The answer must consist of every line from the entries below that contains the word "buffer".

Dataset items
━━━━━━━━━━

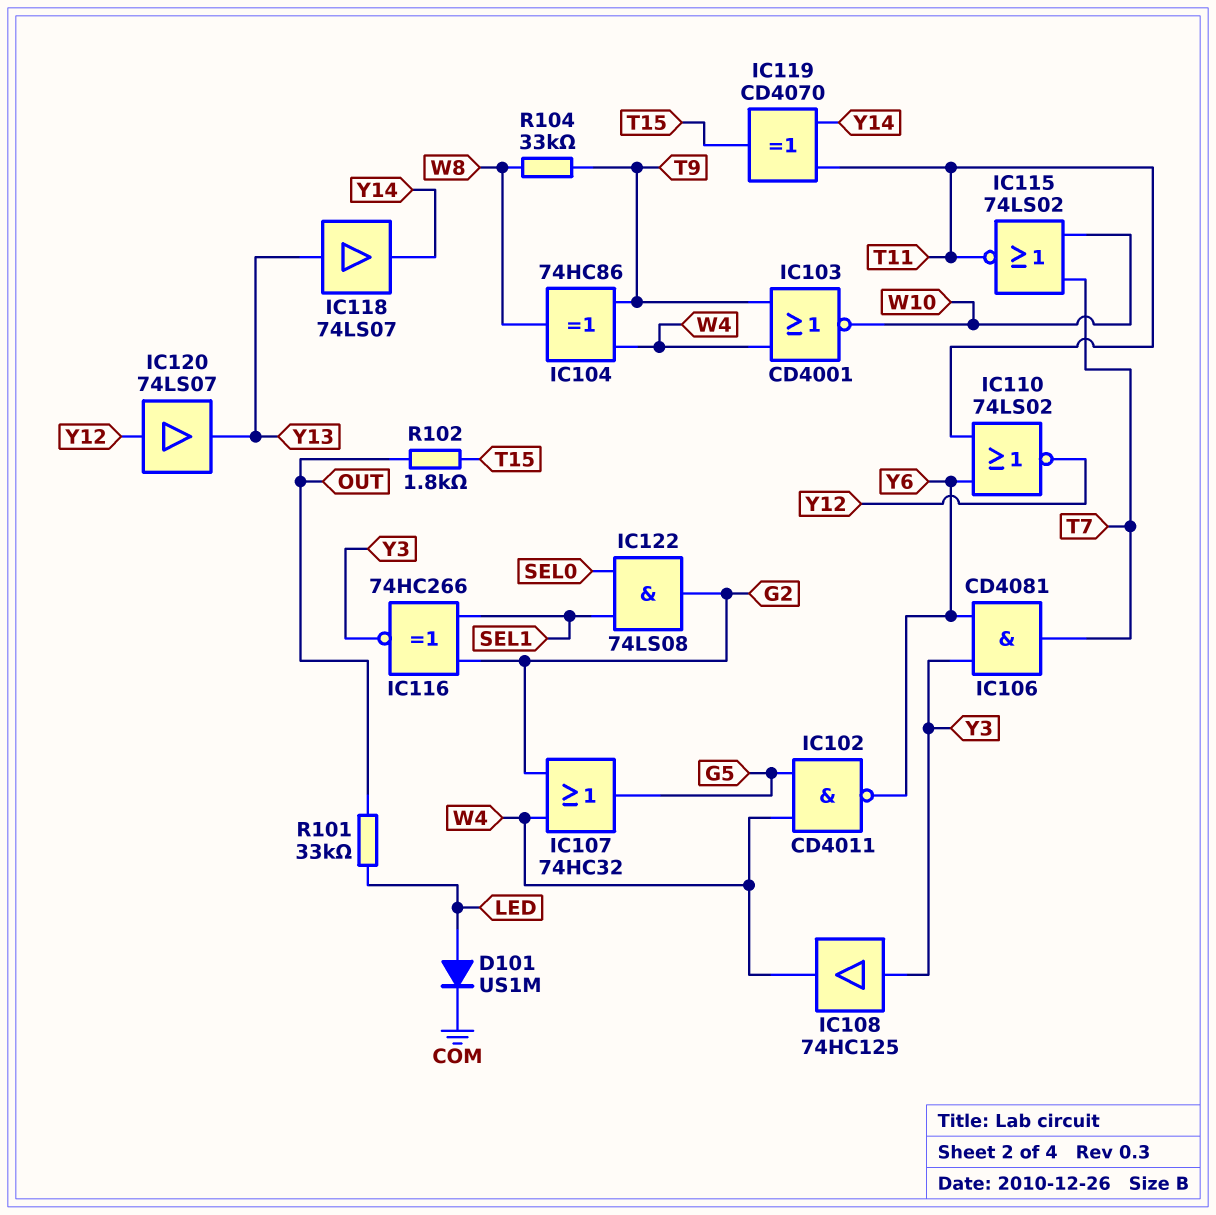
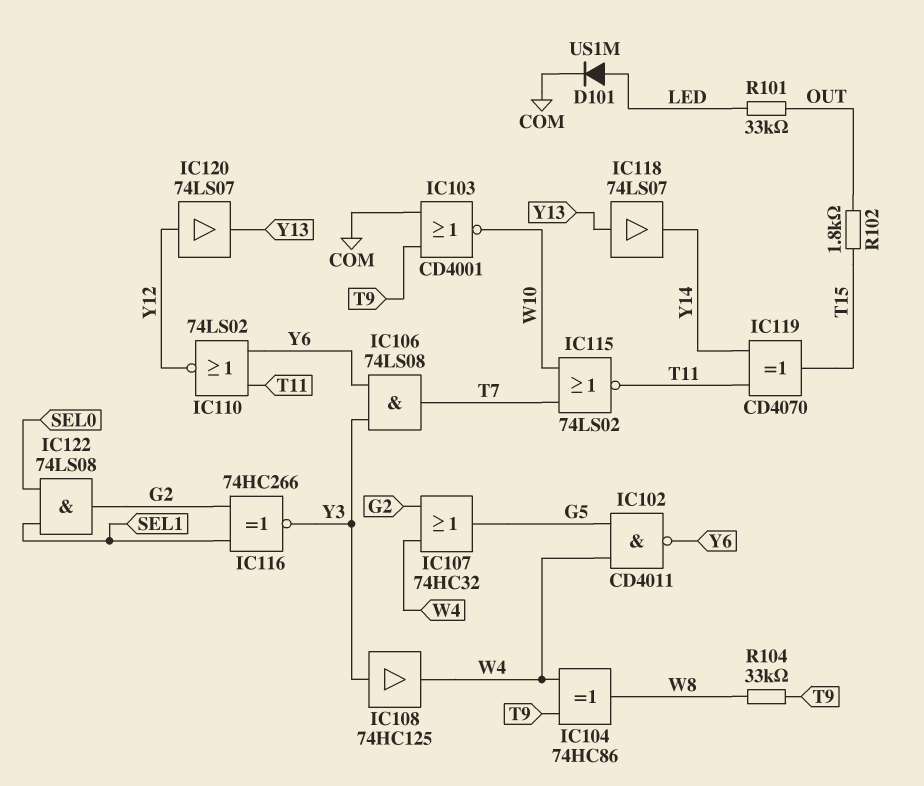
IC103: NOR CD4001 (in T9, in W4, out W10) -> NOR CD4001 (in COM, in T9, out W10)
IC106: AND CD4081 (in Y3, in Y6, out T7) -> AND 74LS08 (in Y3, in Y6, out T7)

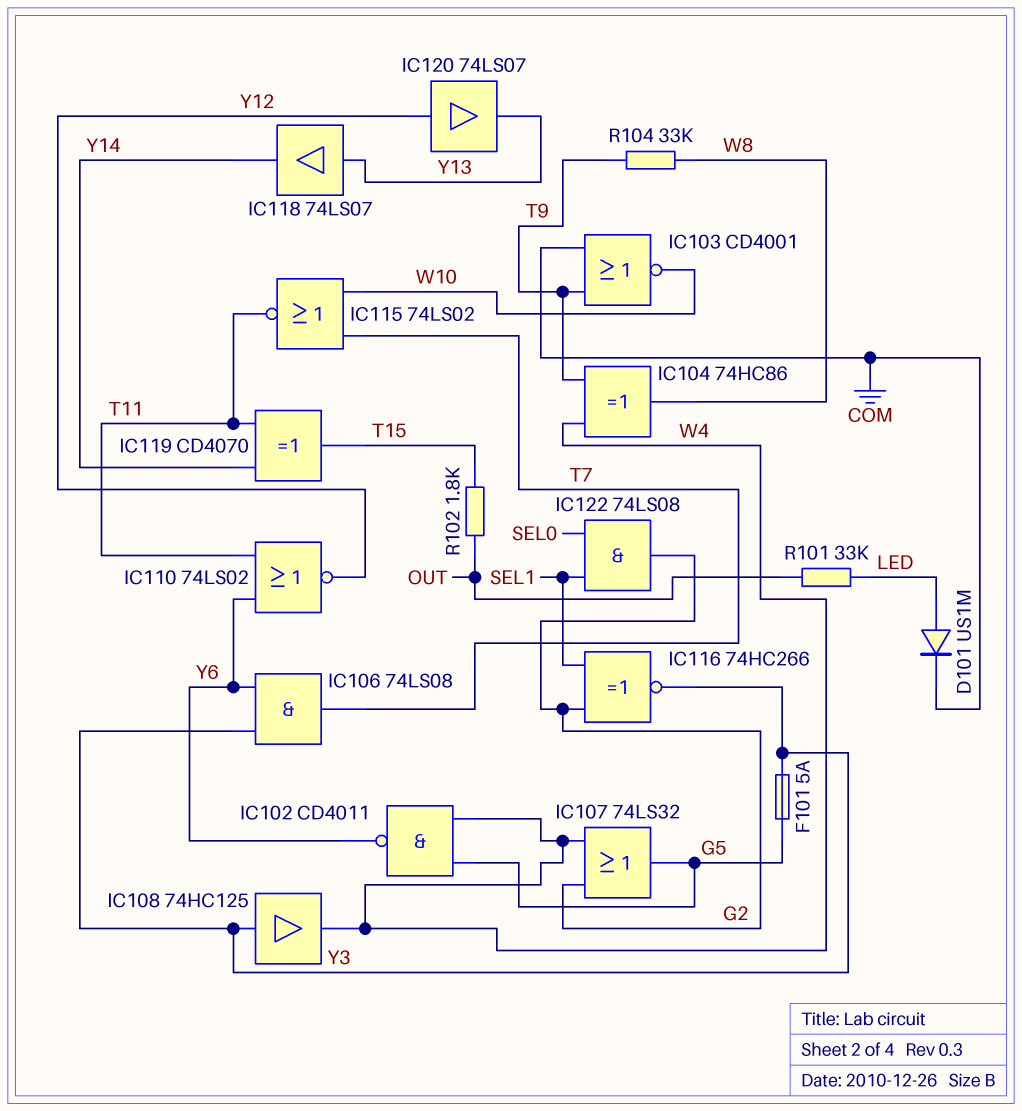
F101: none -> 5A (G5, Y3)
IC107: OR 74HC32 (in G2, in W4, out G5) -> OR 74LS32 (in G2, in W4, out G5)

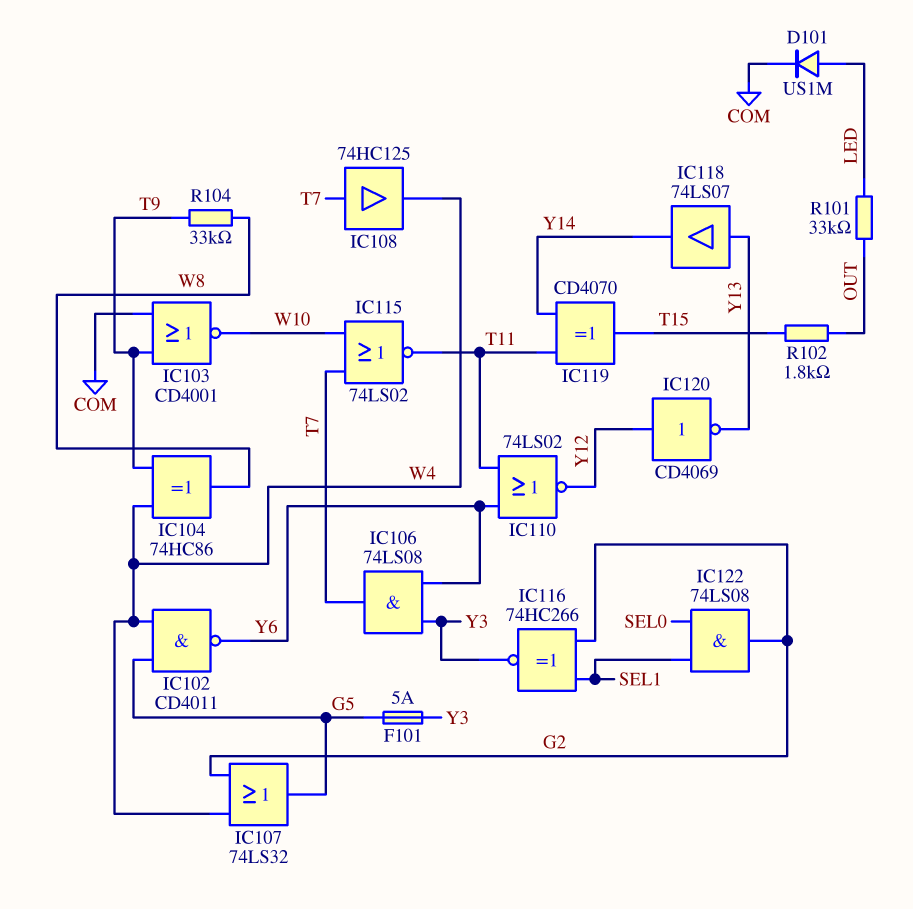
IC108: buffer 74HC125 (in Y3, out W4) -> buffer 74HC125 (in T7, out W4)
IC120: buffer 74LS07 (in Y12, out Y13) -> NOT CD4069 (in Y12, out Y13)

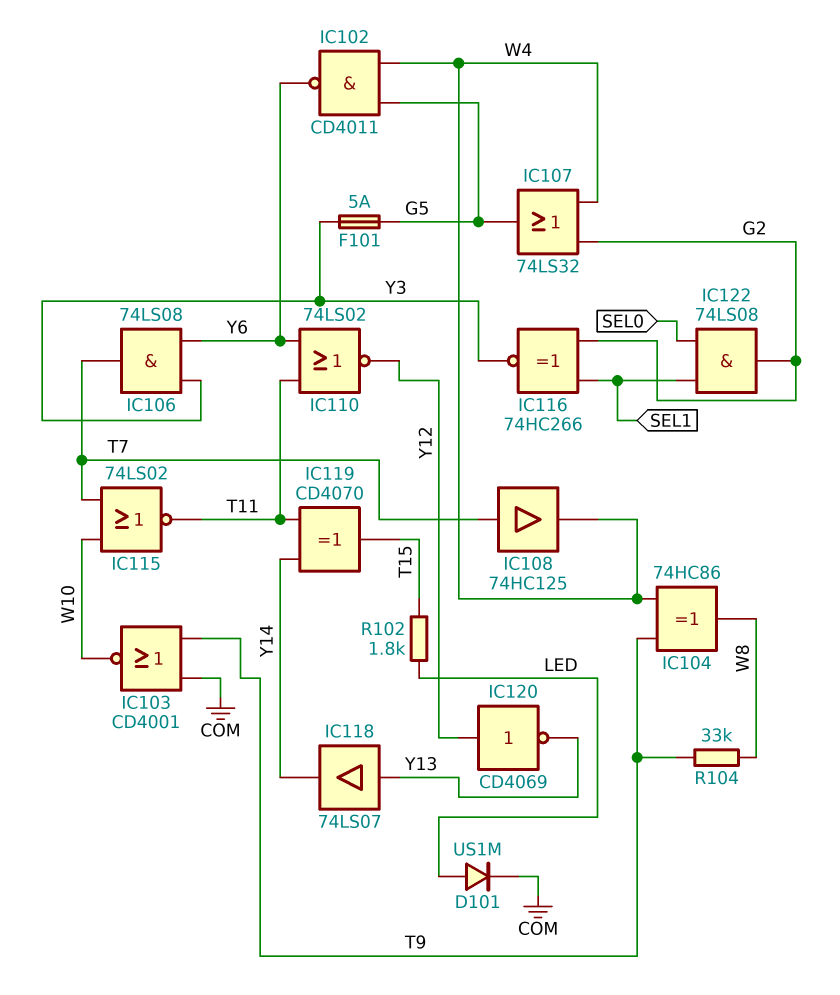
R101: 33k (LED, OUT) -> none
R102: 1.8k (OUT, T15) -> 1.8k (LED, T15)

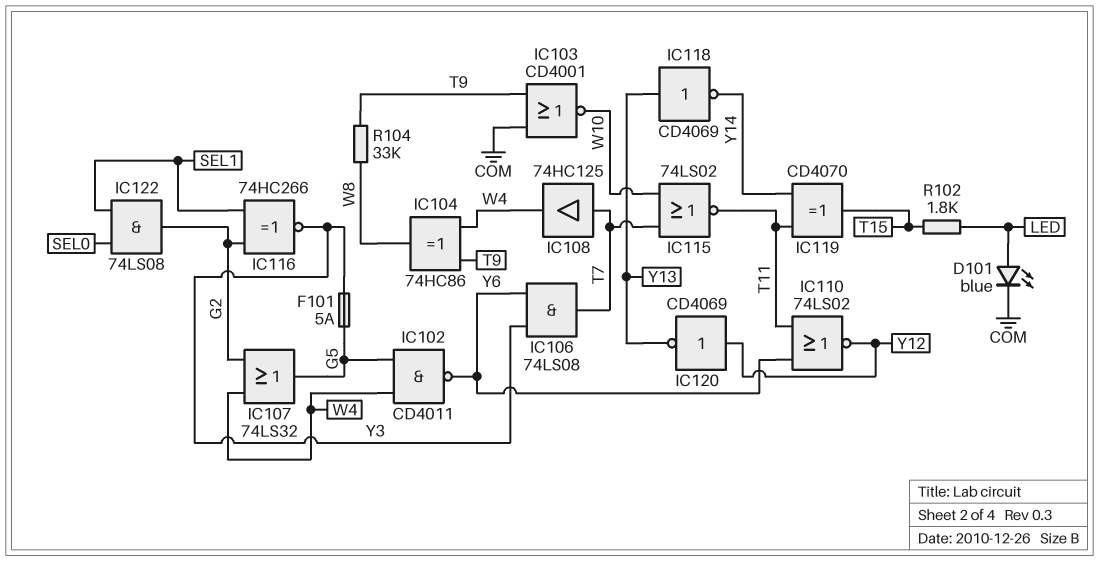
D101: diode US1M (A LED, K COM) -> LED blue (A LED, K COM)
IC118: buffer 74LS07 (in Y13, out Y14) -> NOT CD4069 (in Y13, out Y14)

━━━━━━━━━━

## Solution to this problem:
IC108: buffer 74HC125 (in Y3, out W4) -> buffer 74HC125 (in T7, out W4)
IC120: buffer 74LS07 (in Y12, out Y13) -> NOT CD4069 (in Y12, out Y13)
IC118: buffer 74LS07 (in Y13, out Y14) -> NOT CD4069 (in Y13, out Y14)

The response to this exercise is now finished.